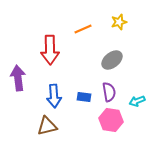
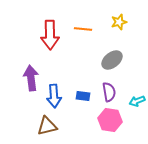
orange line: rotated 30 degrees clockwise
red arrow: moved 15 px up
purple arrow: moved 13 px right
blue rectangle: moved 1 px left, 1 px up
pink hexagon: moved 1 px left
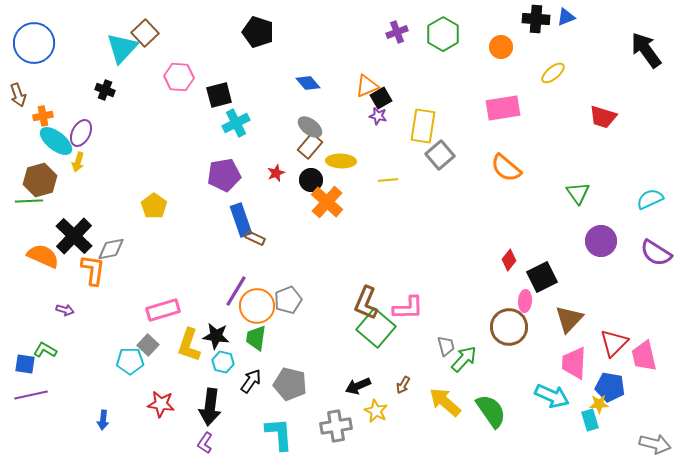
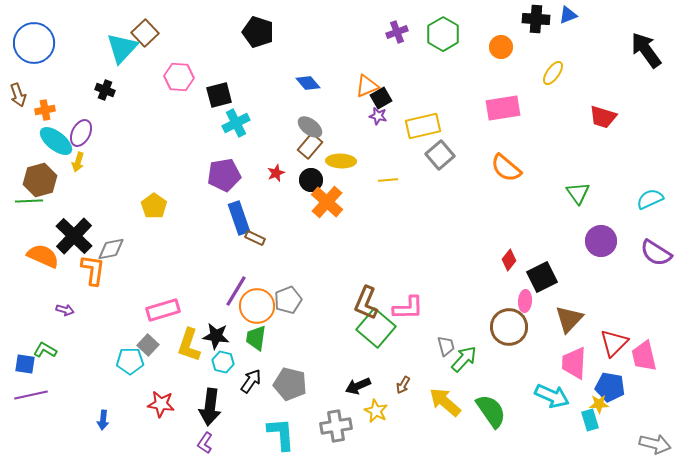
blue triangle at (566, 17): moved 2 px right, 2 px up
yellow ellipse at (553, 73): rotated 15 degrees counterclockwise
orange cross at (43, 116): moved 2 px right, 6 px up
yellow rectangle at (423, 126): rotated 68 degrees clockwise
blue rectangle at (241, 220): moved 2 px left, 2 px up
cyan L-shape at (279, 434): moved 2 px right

==

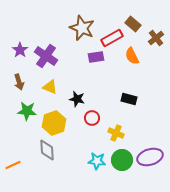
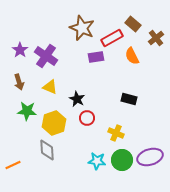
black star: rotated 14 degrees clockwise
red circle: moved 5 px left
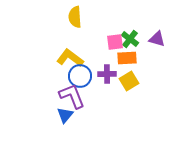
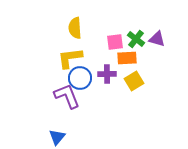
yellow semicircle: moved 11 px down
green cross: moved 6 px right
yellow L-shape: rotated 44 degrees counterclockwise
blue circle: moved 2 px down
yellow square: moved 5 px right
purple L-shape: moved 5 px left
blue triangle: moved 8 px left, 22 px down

--

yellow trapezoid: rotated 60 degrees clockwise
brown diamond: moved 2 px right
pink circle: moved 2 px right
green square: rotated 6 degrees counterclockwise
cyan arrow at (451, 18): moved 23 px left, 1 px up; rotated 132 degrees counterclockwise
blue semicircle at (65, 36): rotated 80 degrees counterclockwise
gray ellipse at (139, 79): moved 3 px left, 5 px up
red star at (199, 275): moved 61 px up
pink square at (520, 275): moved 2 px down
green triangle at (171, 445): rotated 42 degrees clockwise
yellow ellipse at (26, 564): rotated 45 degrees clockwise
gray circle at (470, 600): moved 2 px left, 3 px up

▸ Task requirements:
Give the number of lines in the records that contain the word "down", and write nothing else.

▸ Problem solution:
4